[Opening RECORDS TO USE section]

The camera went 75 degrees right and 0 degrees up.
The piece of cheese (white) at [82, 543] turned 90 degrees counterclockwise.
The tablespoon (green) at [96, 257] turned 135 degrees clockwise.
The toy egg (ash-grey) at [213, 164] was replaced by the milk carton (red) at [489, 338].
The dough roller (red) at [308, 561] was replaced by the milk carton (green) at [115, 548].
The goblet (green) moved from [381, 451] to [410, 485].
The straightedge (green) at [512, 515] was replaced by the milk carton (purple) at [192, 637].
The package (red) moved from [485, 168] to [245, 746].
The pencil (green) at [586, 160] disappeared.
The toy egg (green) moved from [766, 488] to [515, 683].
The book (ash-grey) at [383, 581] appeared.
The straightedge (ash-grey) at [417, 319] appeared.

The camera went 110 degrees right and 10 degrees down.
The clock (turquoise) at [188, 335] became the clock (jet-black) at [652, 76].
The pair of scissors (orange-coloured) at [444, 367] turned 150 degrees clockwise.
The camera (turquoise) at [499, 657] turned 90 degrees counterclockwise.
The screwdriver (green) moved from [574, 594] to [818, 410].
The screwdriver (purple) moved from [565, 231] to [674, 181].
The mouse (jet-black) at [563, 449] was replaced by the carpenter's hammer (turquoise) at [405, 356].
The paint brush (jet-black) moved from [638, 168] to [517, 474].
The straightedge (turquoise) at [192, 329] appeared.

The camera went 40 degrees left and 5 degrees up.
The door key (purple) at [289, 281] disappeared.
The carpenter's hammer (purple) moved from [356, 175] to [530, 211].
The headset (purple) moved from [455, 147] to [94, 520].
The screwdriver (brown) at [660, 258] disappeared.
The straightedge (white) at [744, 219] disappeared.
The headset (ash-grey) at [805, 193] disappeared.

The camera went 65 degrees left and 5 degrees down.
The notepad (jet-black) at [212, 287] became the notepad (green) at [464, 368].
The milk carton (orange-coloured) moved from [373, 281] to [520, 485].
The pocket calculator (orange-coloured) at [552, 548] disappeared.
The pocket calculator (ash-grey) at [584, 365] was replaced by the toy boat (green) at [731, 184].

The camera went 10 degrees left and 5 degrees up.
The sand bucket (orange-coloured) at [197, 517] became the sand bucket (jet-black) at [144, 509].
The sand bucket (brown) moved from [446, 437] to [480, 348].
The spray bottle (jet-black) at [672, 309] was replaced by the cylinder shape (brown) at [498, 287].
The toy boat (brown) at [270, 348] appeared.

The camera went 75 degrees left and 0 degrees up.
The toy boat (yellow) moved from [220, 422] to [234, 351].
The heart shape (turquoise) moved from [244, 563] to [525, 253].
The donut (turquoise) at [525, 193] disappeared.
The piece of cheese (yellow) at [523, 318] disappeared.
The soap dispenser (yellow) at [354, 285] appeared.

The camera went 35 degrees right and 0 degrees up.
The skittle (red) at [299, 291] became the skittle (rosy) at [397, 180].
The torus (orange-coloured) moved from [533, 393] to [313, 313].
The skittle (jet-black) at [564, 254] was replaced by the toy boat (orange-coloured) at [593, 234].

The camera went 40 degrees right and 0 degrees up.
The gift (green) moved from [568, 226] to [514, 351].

[Closing RECORDS TO USE section]

> TASK BRIEF
From the opening line of the data above through the line holding "The straightedge (green)", give every line again exactly as it stands.

> OUTPUT OF THE EXERCISE
The camera went 75 degrees right and 0 degrees up.
The piece of cheese (white) at [82, 543] turned 90 degrees counterclockwise.
The tablespoon (green) at [96, 257] turned 135 degrees clockwise.
The toy egg (ash-grey) at [213, 164] was replaced by the milk carton (red) at [489, 338].
The dough roller (red) at [308, 561] was replaced by the milk carton (green) at [115, 548].
The goblet (green) moved from [381, 451] to [410, 485].
The straightedge (green) at [512, 515] was replaced by the milk carton (purple) at [192, 637].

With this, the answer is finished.